■ DATA LISTING ■
_ _ _
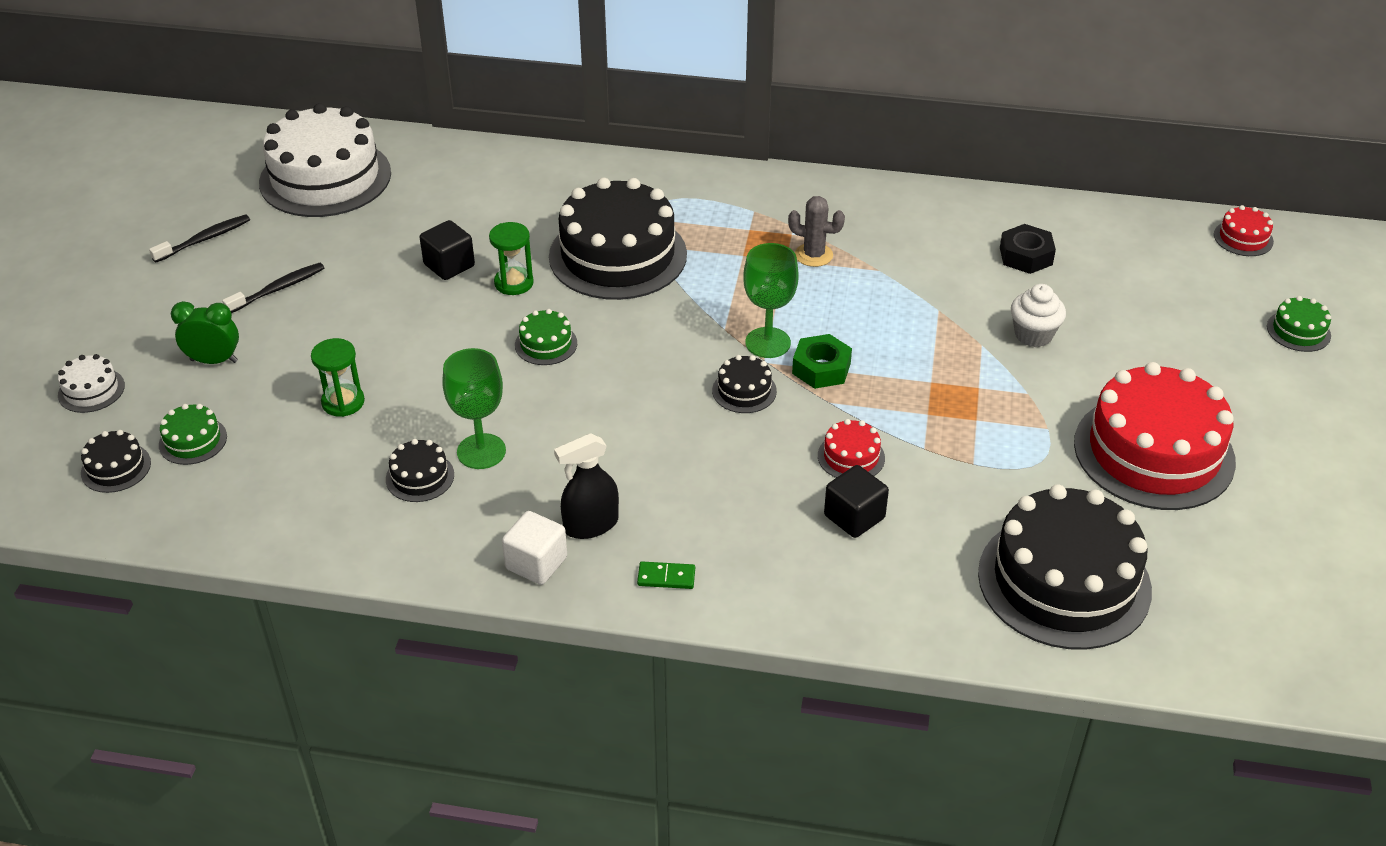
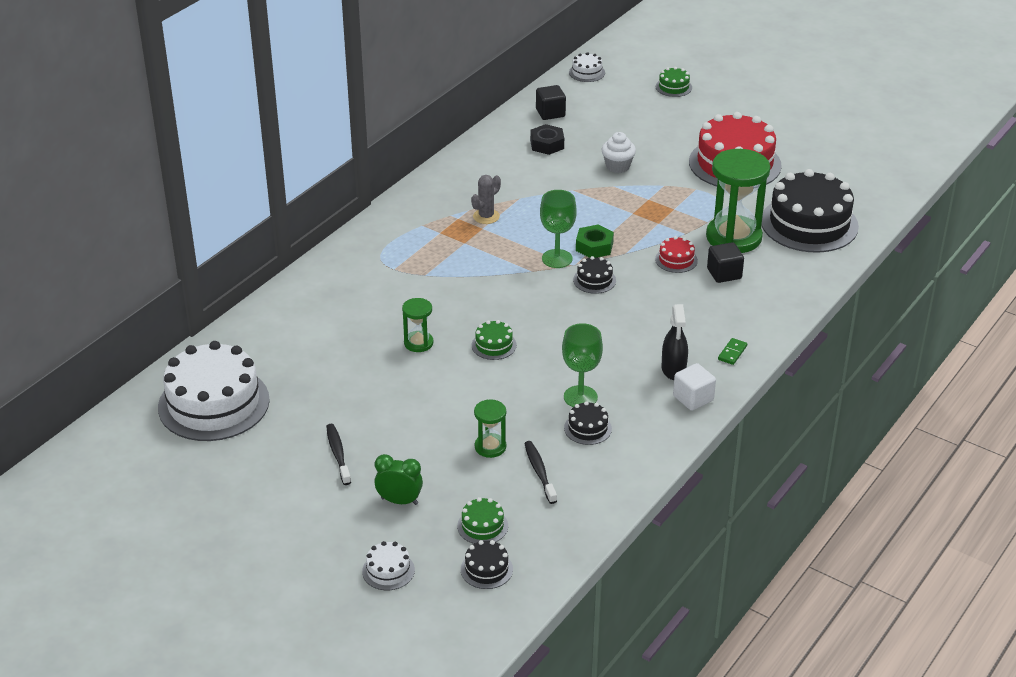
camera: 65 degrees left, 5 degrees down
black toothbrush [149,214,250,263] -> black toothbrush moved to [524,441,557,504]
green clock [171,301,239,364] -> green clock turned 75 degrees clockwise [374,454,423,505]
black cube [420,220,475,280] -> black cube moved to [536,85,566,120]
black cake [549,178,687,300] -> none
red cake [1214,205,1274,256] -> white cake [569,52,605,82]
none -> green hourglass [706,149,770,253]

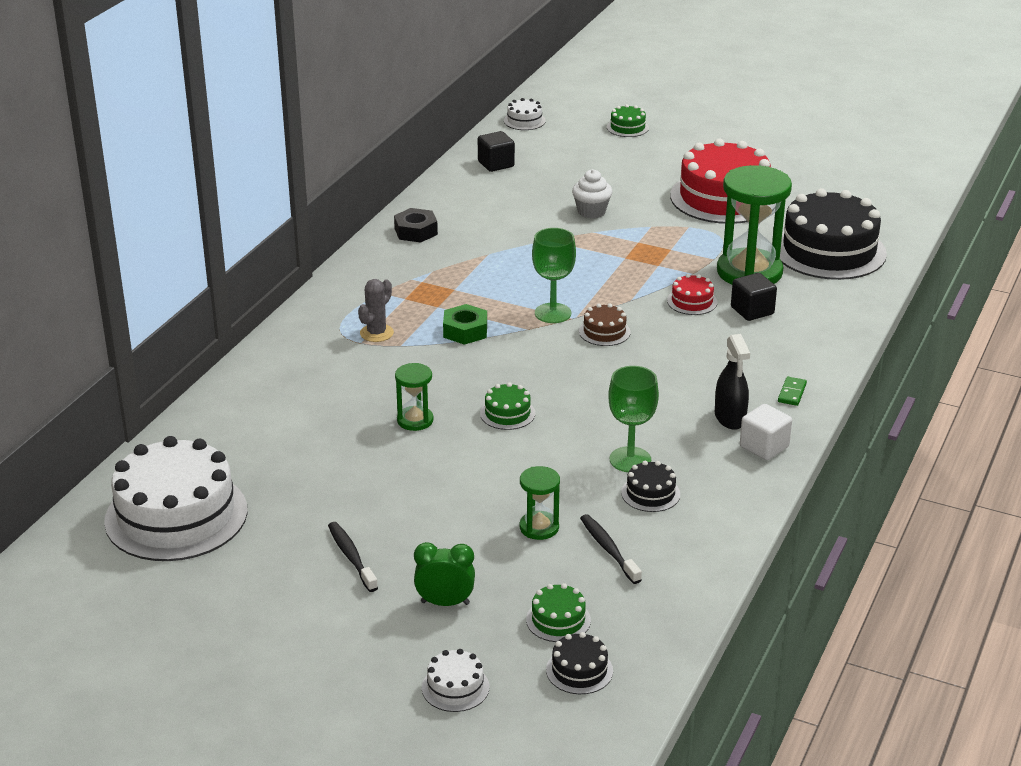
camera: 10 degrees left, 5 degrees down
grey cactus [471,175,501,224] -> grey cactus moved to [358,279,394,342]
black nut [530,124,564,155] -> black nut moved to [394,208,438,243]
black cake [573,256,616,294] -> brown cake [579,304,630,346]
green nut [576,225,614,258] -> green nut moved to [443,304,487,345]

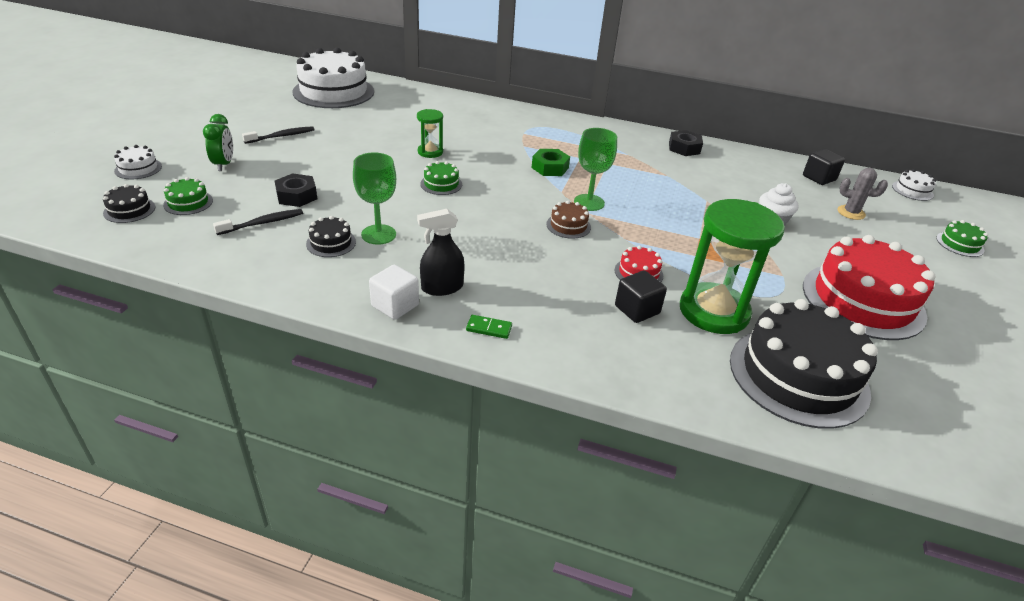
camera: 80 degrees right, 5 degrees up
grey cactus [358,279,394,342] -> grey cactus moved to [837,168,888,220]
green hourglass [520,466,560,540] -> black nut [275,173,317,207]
_ _ _
■ EXERCISE ■
Keeping pictures out, repeat exactly the lines from the one containing "red cake [1214,205,1274,256]" through the end of the listing.

■ ANSWER SPACE ■
red cake [1214,205,1274,256] -> white cake [569,52,605,82]
none -> green hourglass [706,149,770,253]

camera: 10 degrees left, 5 degrees down
grey cactus [471,175,501,224] -> grey cactus moved to [358,279,394,342]
black nut [530,124,564,155] -> black nut moved to [394,208,438,243]
black cake [573,256,616,294] -> brown cake [579,304,630,346]
green nut [576,225,614,258] -> green nut moved to [443,304,487,345]

camera: 80 degrees right, 5 degrees up
grey cactus [358,279,394,342] -> grey cactus moved to [837,168,888,220]
green hourglass [520,466,560,540] -> black nut [275,173,317,207]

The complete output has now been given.